### TASK OBJECTIVE
As you reproduce every line below, keep it exactly as written and leave out the images.

◆ ◆ ◆

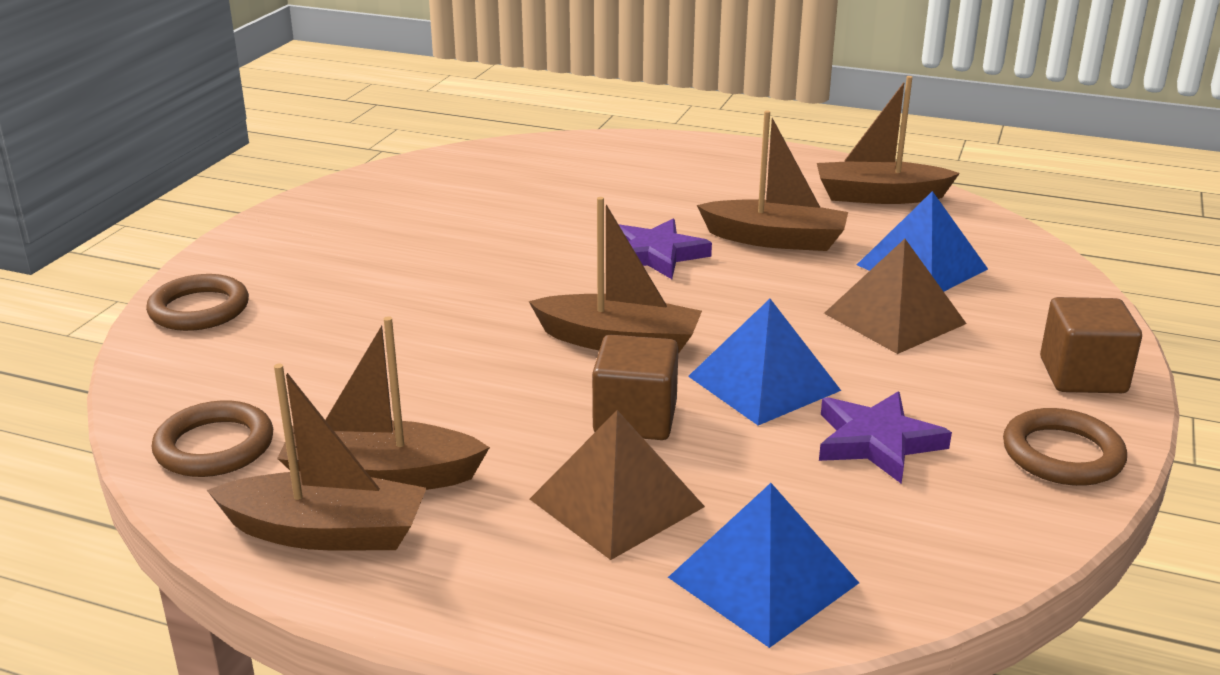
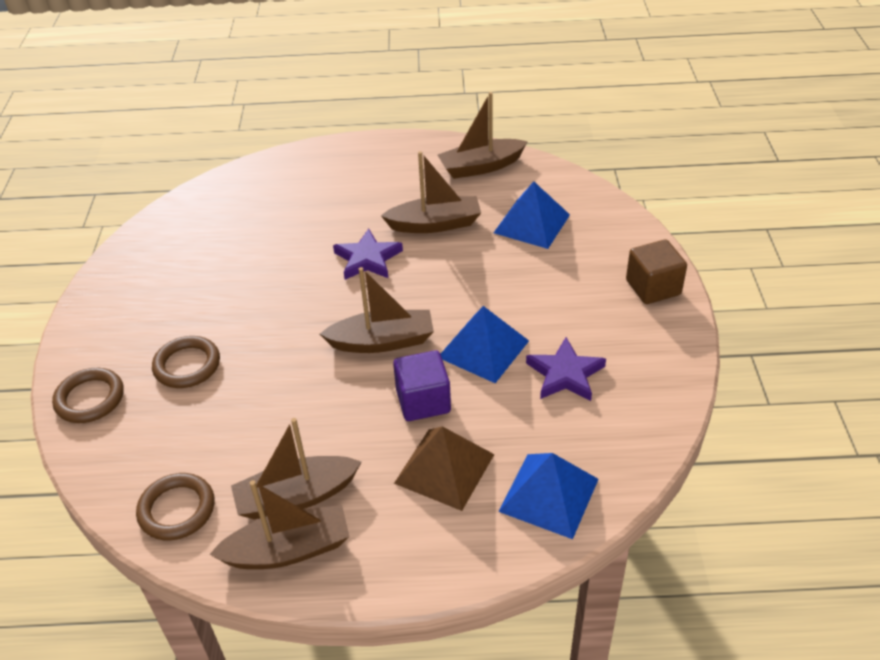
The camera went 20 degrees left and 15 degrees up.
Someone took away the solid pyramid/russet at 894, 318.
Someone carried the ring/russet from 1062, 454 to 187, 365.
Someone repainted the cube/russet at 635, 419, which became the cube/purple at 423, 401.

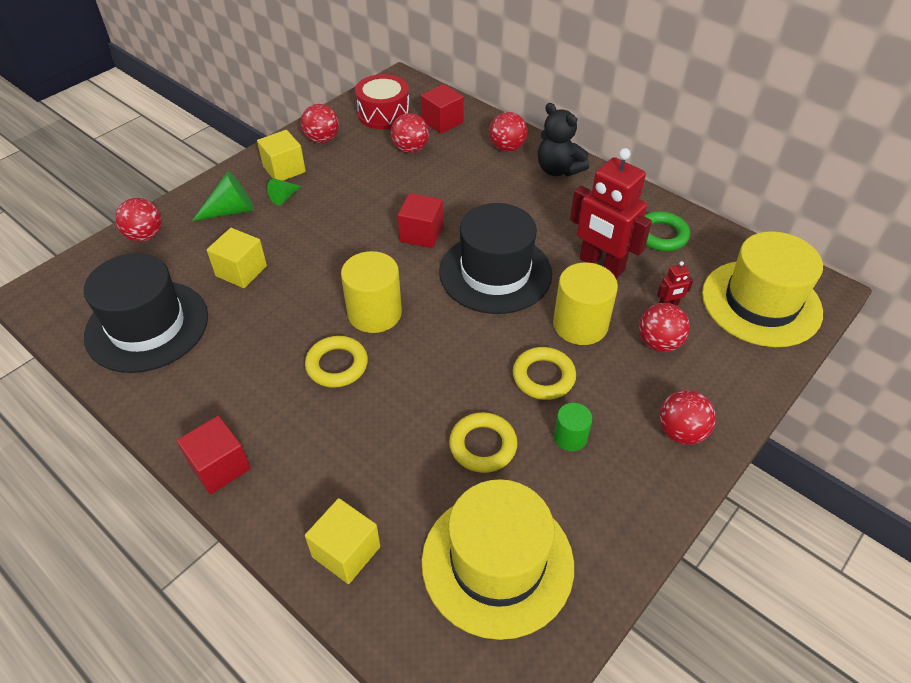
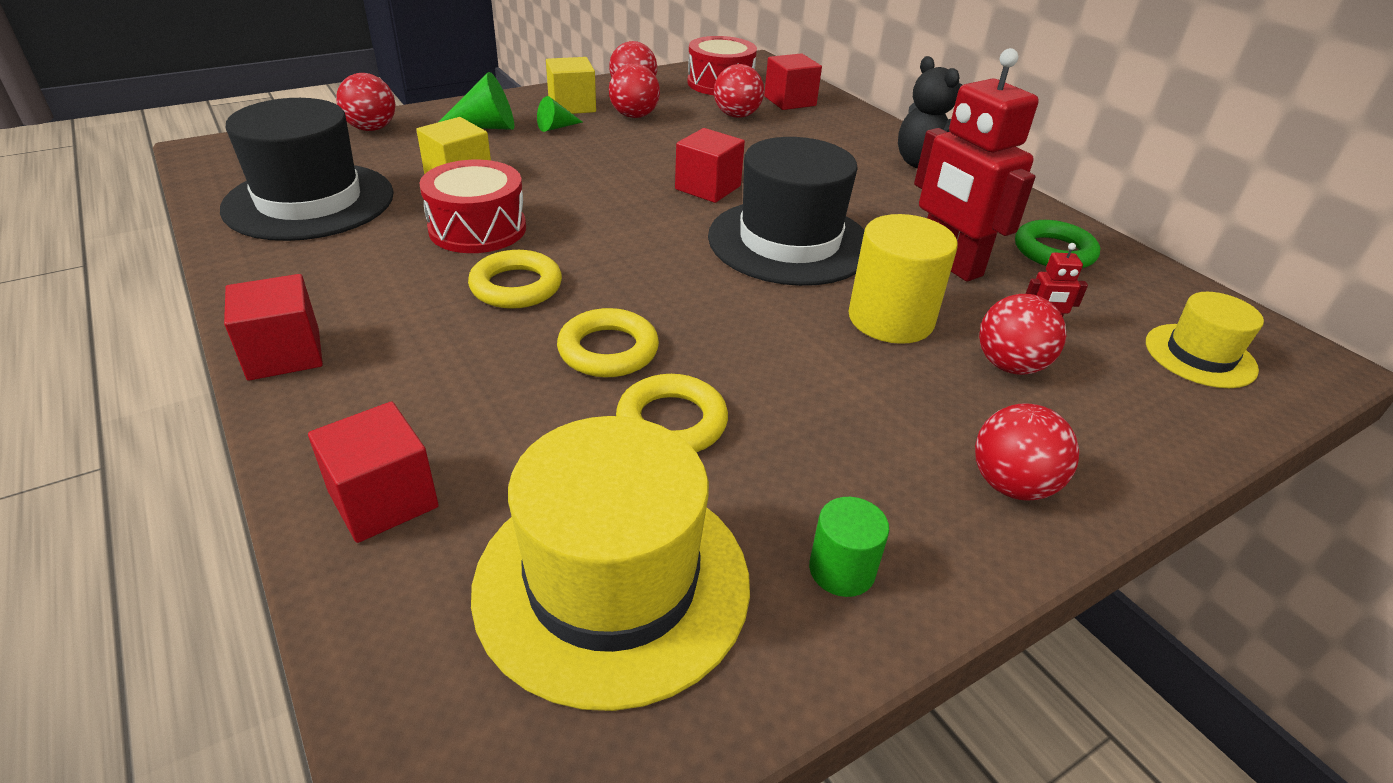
The camera went 15 degrees right and 10 degrees down.
Someone took away the cylinder shape/bright yellow at 374, 313.
Someone put down the toy drum/crimson at 477, 229.
Someone carried the sphere/crimson from 507, 148 to 634, 116.
Someone carried the ring/bright yellow from 543, 377 to 608, 350.
Someone carried the cylinder shape/leaf-green from 570, 437 to 841, 570.
Someone repainted the cube/bright yellow at 346, 551, which became the cube/crimson at 383, 499.
Someone scaled the hat/bright yellow at 761, 303 by 0.54.

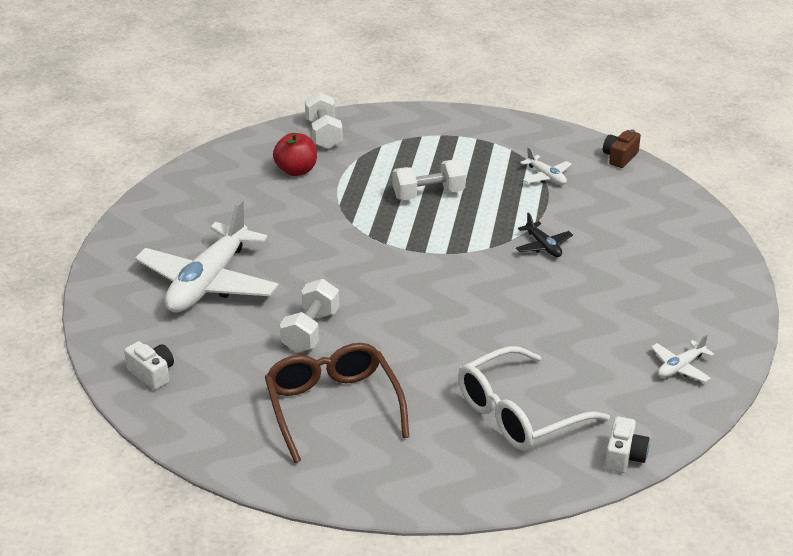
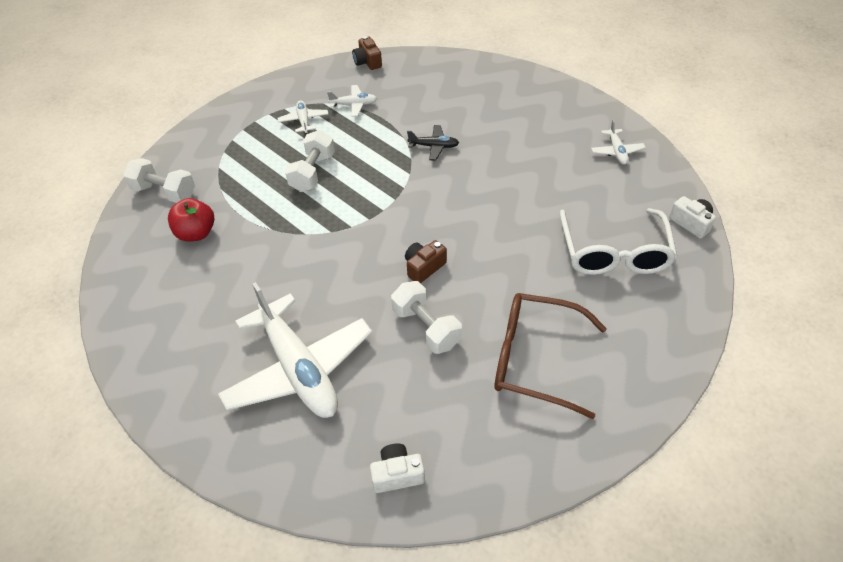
The camera went 55 degrees left and 15 degrees up.
Someone put down the plane/snow-white at 303, 121.
Someone put down the compact camera/russet at 424, 267.

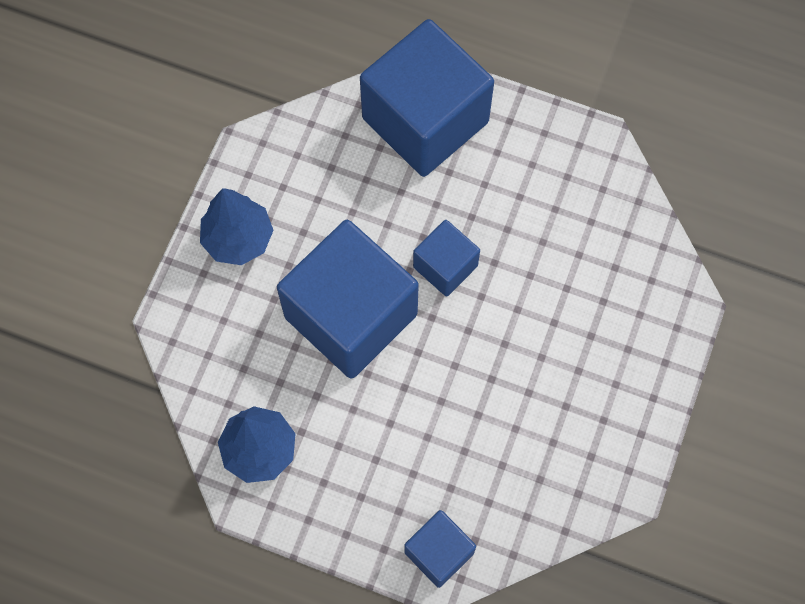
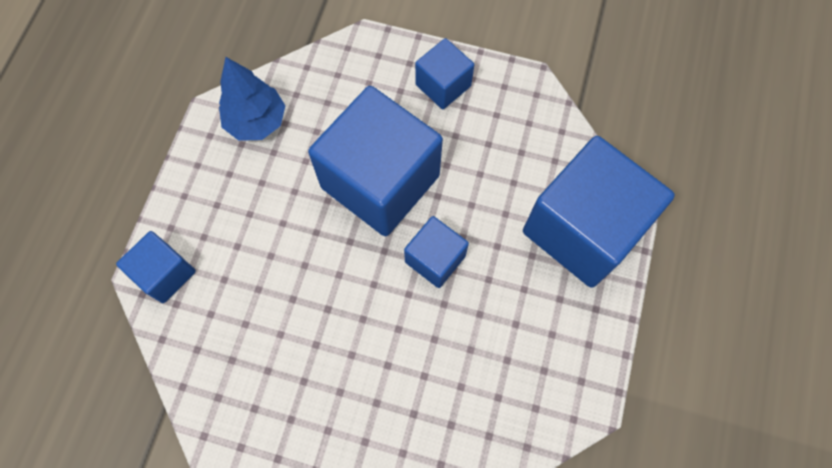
The camera went 85 degrees right and 0 degrees up.
Someone swapped the fir tree/royal blue at 238, 239 for the cube/royal blue at 443, 85.

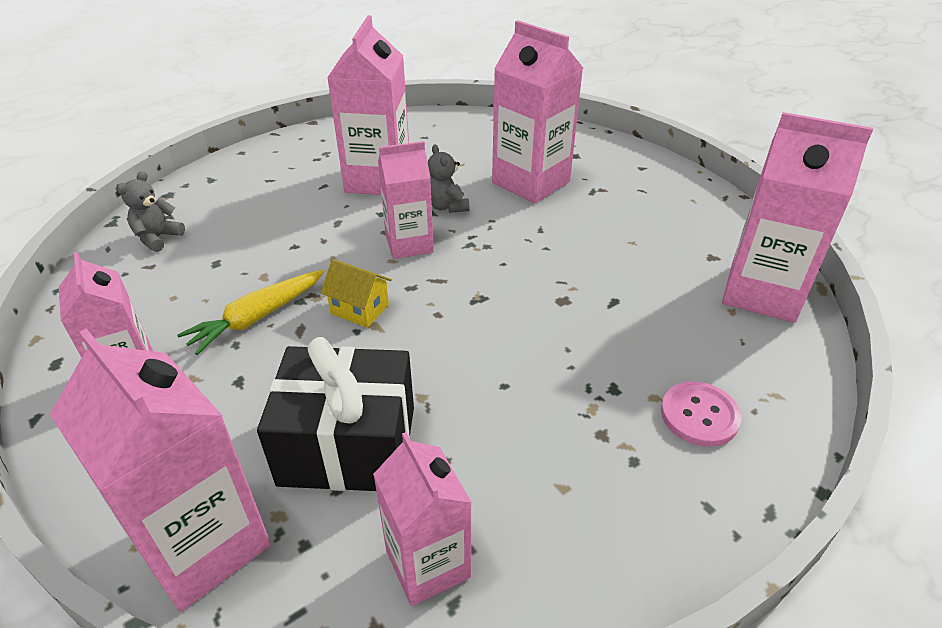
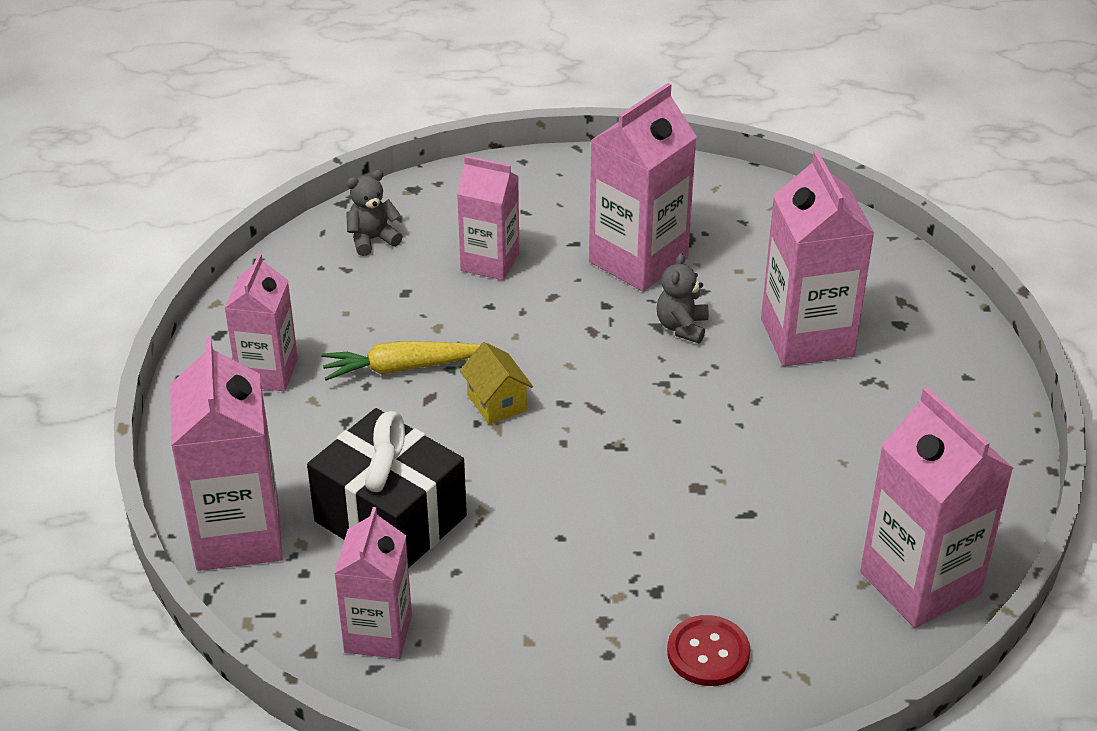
The camera went 35 degrees right and 0 degrees up.
Someone carried the milk carton/pink from 409, 244 to 490, 262.
Someone repainted the sewing button/pink at 699, 415, which became the sewing button/crimson at 708, 653.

◆ ◆ ◆

### WRITTEN ANSWER
The camera went 20 degrees left and 15 degrees up.
Someone took away the solid pyramid/russet at 894, 318.
Someone carried the ring/russet from 1062, 454 to 187, 365.
Someone repainted the cube/russet at 635, 419, which became the cube/purple at 423, 401.

The camera went 15 degrees right and 10 degrees down.
Someone took away the cylinder shape/bright yellow at 374, 313.
Someone put down the toy drum/crimson at 477, 229.
Someone carried the sphere/crimson from 507, 148 to 634, 116.
Someone carried the ring/bright yellow from 543, 377 to 608, 350.
Someone carried the cylinder shape/leaf-green from 570, 437 to 841, 570.
Someone repainted the cube/bright yellow at 346, 551, which became the cube/crimson at 383, 499.
Someone scaled the hat/bright yellow at 761, 303 by 0.54.

The camera went 55 degrees left and 15 degrees up.
Someone put down the plane/snow-white at 303, 121.
Someone put down the compact camera/russet at 424, 267.

The camera went 85 degrees right and 0 degrees up.
Someone swapped the fir tree/royal blue at 238, 239 for the cube/royal blue at 443, 85.

The camera went 35 degrees right and 0 degrees up.
Someone carried the milk carton/pink from 409, 244 to 490, 262.
Someone repainted the sewing button/pink at 699, 415, which became the sewing button/crimson at 708, 653.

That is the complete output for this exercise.